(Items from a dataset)
"""

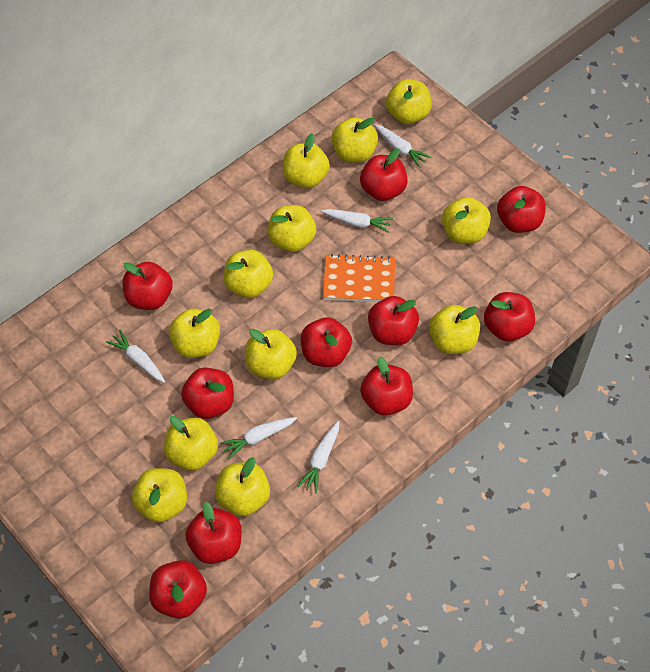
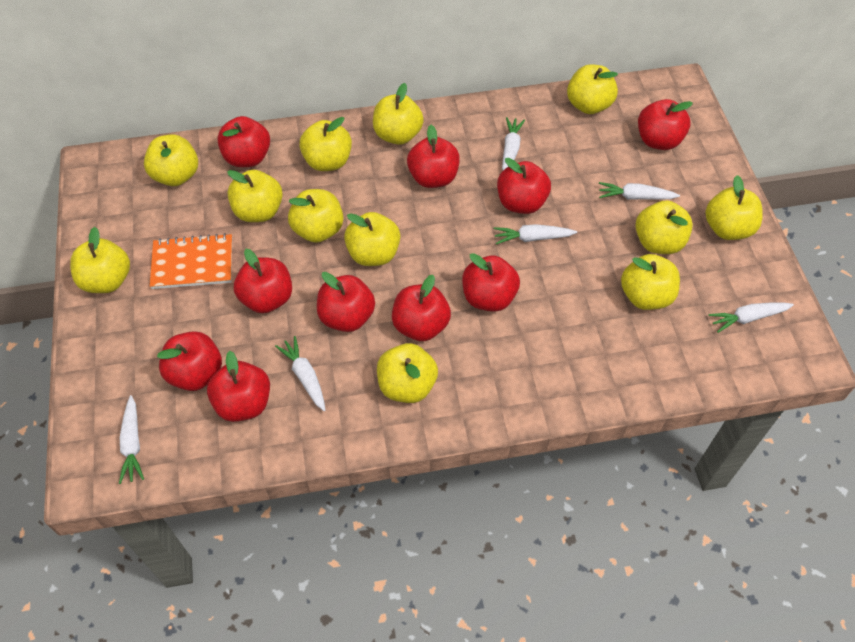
white carrot: 5 -> 6

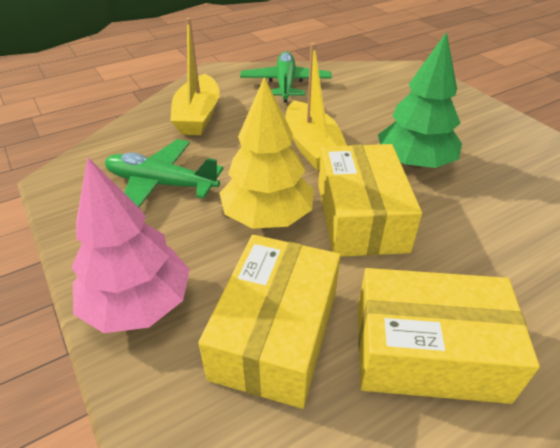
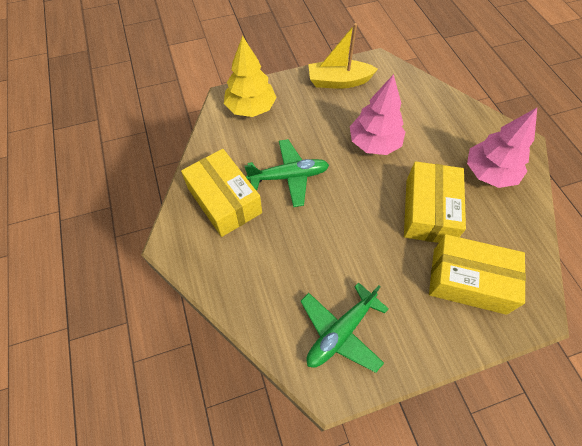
green tree: 1 -> 0
pink tree: 1 -> 2
yellow boat: 2 -> 1

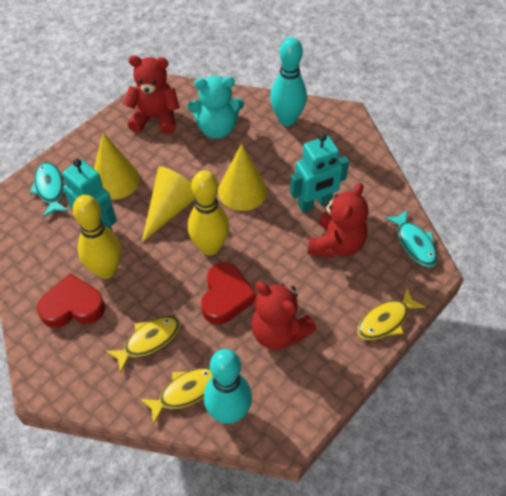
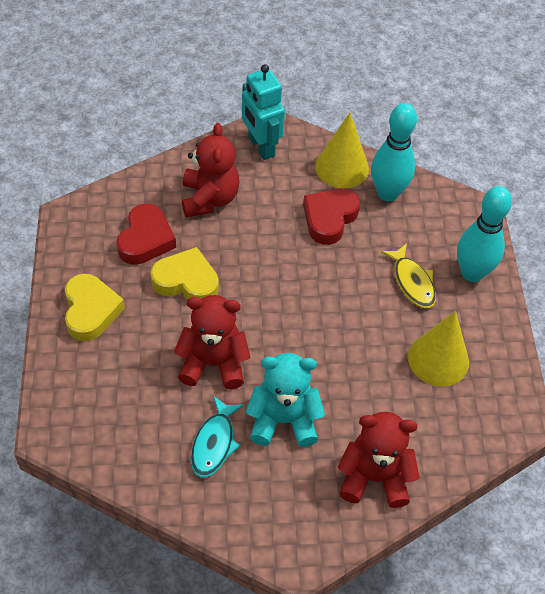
turquoise fish: 2 -> 1
turquoise robot: 2 -> 1
yellow bowling pin: 2 -> 0
yellow cone: 3 -> 2
yellow fish: 3 -> 1
yellow heart: 0 -> 2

"""

Take the lines from the one containing "turquoise robot: 2 -> 1" through the final line of the entries above, and set them down exactly, with nothing added.

ANSWER BOX:
turquoise robot: 2 -> 1
yellow bowling pin: 2 -> 0
yellow cone: 3 -> 2
yellow fish: 3 -> 1
yellow heart: 0 -> 2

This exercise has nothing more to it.